Coordinate-based change listings:
-*-
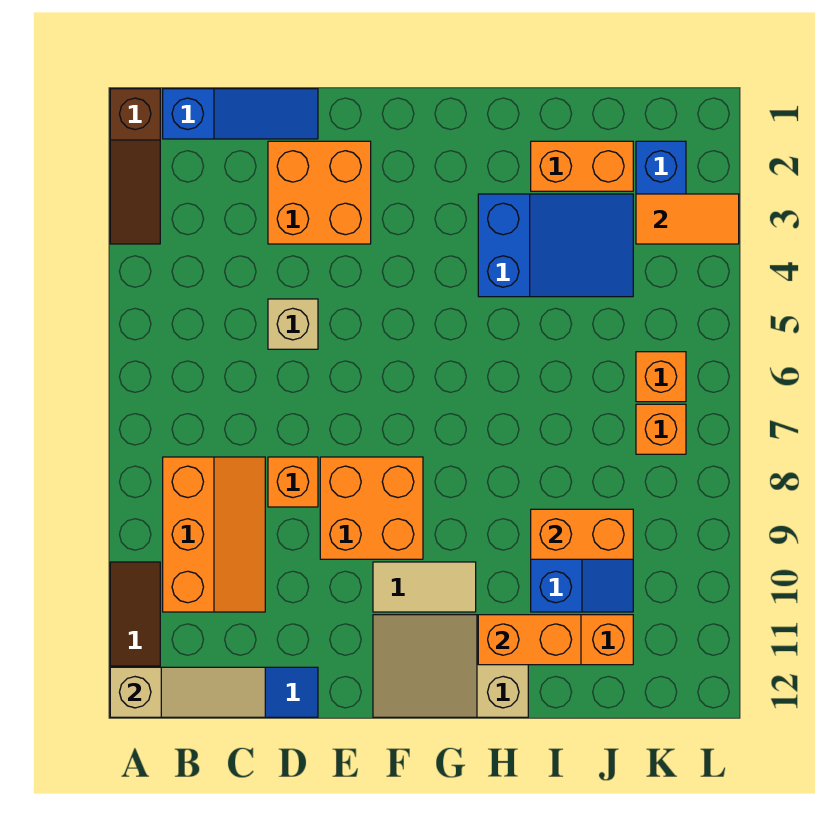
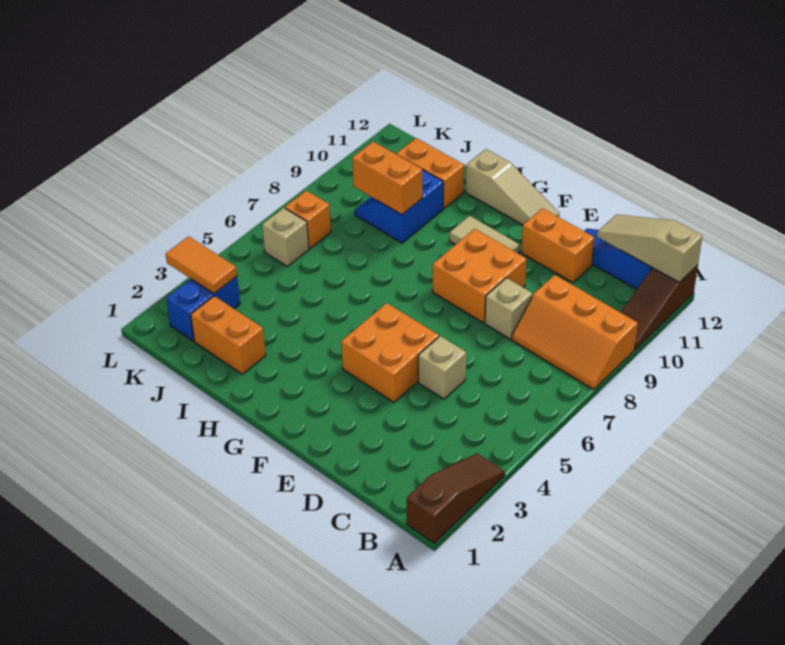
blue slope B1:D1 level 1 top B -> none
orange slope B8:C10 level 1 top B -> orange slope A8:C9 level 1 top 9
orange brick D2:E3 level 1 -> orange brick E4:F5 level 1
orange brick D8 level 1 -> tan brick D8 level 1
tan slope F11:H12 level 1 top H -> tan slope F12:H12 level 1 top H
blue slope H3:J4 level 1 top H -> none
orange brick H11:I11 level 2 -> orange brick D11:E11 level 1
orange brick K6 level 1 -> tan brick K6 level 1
-*-
# [Problem]
From the data above, say how many lines include "none", and write nothing but the number.

# [Result for this exercise]
2